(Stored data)
___

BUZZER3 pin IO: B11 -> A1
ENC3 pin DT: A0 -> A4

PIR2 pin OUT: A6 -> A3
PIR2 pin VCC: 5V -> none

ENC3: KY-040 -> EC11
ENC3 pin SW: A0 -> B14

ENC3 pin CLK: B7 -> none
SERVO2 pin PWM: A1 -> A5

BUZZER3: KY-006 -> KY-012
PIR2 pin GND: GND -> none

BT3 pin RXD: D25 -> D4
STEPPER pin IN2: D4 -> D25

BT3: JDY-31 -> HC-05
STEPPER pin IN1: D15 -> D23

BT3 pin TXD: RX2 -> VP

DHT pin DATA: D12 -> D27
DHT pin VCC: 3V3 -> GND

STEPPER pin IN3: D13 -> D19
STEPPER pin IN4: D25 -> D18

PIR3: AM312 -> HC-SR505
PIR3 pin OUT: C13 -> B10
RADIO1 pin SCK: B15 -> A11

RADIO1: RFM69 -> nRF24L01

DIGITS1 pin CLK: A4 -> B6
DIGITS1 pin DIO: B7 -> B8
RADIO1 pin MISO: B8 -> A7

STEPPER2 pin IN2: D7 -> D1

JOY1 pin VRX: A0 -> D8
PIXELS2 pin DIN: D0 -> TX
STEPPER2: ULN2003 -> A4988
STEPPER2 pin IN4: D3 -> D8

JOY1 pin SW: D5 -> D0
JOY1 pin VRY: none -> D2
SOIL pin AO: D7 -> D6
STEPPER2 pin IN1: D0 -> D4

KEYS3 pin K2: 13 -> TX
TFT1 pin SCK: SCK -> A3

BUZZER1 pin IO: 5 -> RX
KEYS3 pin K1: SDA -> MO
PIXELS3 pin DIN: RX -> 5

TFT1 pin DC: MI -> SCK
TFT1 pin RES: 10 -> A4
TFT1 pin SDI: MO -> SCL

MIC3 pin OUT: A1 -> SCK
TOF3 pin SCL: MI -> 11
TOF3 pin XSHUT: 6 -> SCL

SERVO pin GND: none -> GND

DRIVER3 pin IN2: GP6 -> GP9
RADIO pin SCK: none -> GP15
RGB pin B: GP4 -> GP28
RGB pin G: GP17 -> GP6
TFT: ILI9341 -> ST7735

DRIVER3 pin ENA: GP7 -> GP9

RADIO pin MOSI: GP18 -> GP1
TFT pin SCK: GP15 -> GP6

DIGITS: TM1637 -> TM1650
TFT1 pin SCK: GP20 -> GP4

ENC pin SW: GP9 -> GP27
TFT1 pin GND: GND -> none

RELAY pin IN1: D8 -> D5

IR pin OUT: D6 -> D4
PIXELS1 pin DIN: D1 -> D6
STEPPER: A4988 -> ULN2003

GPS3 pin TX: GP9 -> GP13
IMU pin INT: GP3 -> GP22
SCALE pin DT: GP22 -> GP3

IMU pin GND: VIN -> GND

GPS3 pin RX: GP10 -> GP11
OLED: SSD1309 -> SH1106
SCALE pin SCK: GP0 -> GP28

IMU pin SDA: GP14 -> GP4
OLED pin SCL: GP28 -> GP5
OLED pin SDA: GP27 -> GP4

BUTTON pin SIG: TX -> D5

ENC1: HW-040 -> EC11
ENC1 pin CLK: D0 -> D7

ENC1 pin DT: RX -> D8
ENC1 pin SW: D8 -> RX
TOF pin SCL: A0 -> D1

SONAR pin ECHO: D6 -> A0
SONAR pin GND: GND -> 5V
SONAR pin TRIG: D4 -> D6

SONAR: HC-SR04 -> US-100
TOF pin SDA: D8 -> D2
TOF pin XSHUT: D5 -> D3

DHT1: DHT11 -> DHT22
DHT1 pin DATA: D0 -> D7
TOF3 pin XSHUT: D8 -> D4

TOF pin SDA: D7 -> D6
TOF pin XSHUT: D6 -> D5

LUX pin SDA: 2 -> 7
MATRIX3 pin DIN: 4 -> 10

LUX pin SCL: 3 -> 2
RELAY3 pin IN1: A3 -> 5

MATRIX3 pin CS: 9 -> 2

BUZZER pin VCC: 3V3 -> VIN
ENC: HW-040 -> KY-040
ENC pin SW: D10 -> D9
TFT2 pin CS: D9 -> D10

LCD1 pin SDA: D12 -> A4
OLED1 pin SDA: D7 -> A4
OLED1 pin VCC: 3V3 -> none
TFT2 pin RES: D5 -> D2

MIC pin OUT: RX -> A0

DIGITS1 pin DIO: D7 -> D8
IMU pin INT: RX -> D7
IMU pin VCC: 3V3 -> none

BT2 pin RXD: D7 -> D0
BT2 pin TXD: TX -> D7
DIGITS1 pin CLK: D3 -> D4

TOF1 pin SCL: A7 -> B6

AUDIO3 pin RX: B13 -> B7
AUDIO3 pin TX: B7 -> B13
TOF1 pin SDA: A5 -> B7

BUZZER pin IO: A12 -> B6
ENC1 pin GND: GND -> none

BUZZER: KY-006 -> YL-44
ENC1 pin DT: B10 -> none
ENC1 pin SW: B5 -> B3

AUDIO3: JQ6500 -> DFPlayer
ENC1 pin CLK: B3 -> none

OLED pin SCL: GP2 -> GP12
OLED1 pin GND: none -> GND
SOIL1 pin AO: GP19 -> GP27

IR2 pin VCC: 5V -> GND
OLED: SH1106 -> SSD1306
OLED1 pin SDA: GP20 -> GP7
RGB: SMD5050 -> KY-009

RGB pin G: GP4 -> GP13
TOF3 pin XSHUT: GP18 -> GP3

___

(Directions for this task)
Filter the lines above, keeping each one that contains the string "XSHUT".

(Exercise output)
TOF3 pin XSHUT: 6 -> SCL
TOF pin XSHUT: D5 -> D3
TOF3 pin XSHUT: D8 -> D4
TOF pin XSHUT: D6 -> D5
TOF3 pin XSHUT: GP18 -> GP3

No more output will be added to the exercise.